··· Given data
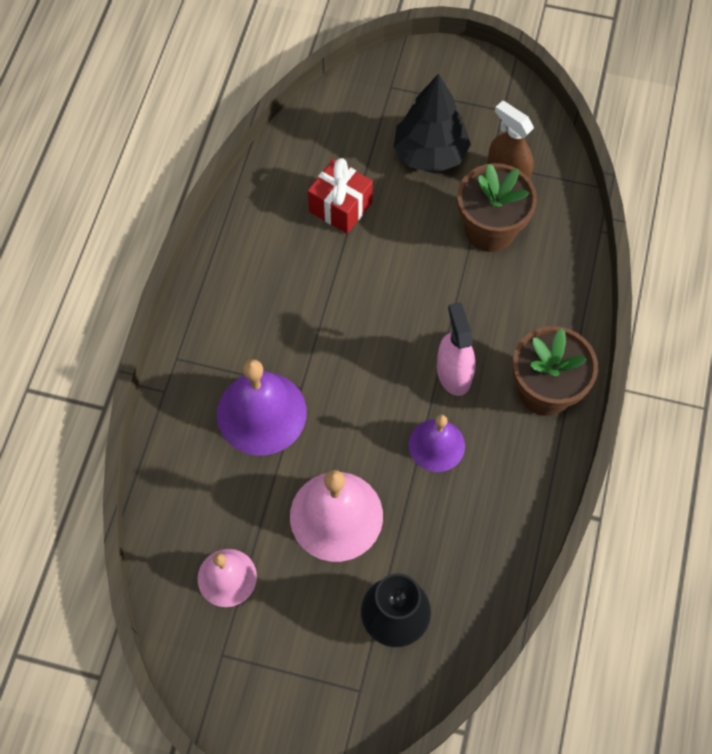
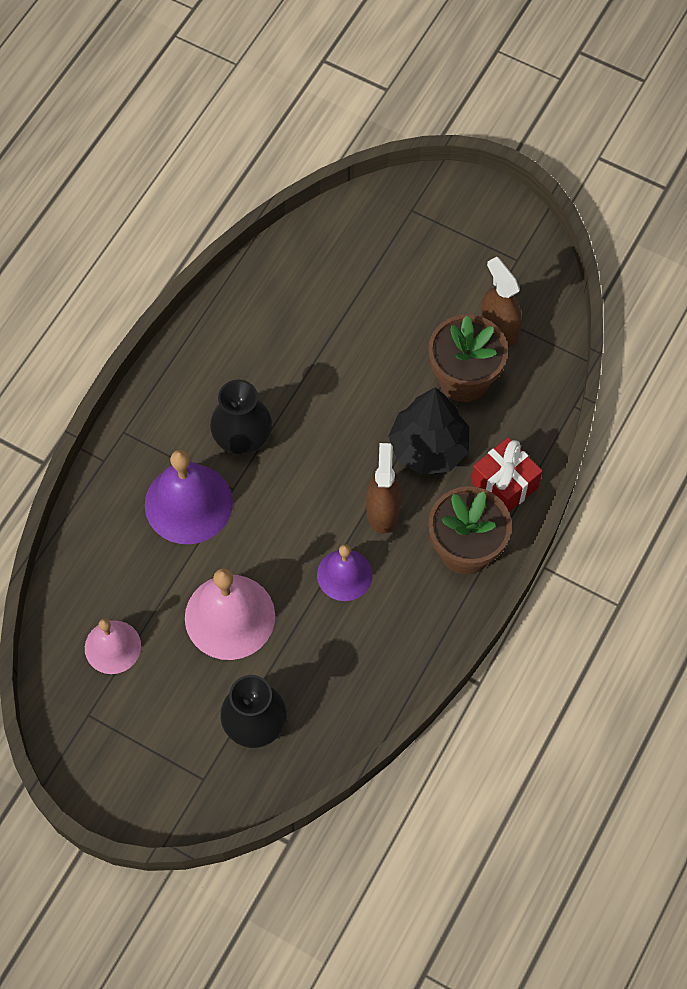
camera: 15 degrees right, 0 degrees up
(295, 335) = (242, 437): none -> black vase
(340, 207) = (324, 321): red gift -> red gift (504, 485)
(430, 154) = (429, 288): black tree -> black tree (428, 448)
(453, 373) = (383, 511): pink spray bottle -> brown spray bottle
······
··· Given data
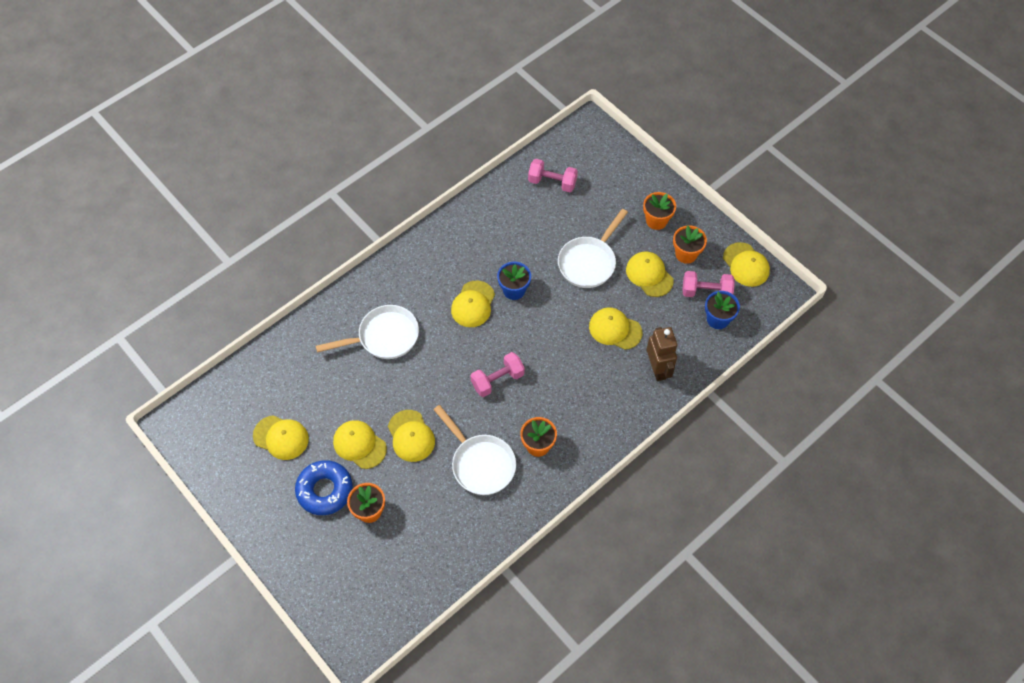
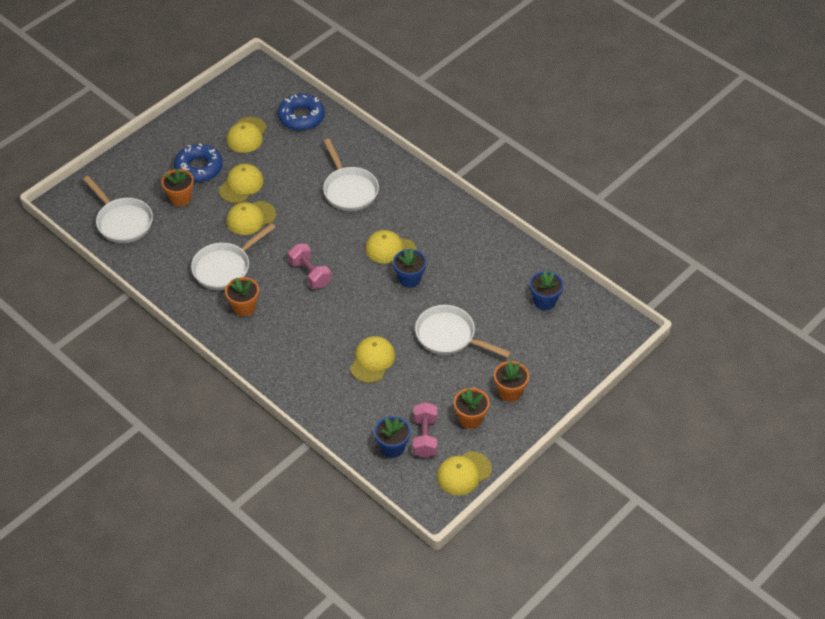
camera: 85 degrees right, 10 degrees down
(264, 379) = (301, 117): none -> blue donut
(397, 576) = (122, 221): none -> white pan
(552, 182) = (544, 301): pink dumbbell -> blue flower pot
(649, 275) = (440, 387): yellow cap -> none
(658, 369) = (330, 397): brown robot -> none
······
··· Given data
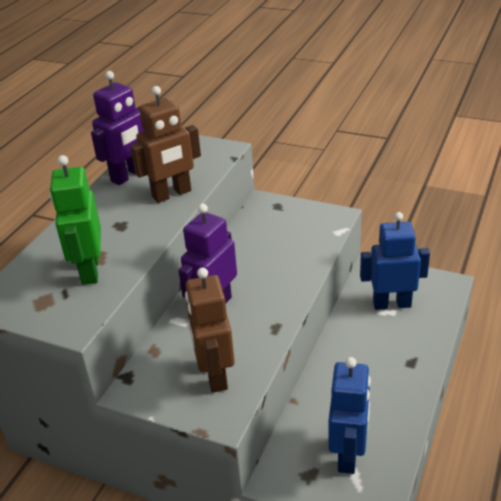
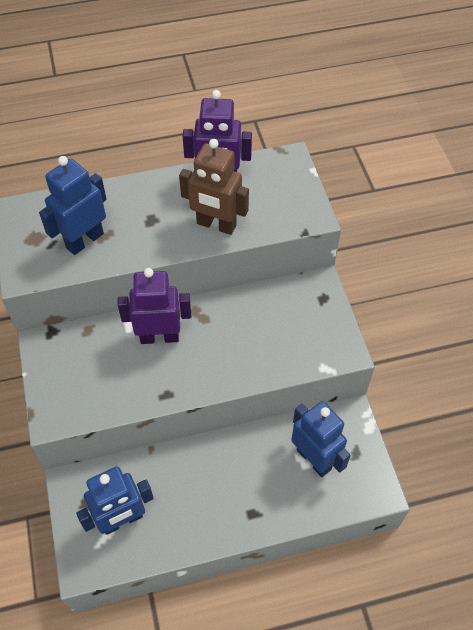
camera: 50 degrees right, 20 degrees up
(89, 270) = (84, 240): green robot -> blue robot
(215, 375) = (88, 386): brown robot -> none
······
Task requirements:
Copy out only the lines above from the one with "camera: 15 degrees right, 0 degrees up" to the one with "(453, 373) = (383, 511): pink", inclusive, exactly as they stand.

Answer space:
camera: 15 degrees right, 0 degrees up
(295, 335) = (242, 437): none -> black vase
(340, 207) = (324, 321): red gift -> red gift (504, 485)
(430, 154) = (429, 288): black tree -> black tree (428, 448)
(453, 373) = (383, 511): pink spray bottle -> brown spray bottle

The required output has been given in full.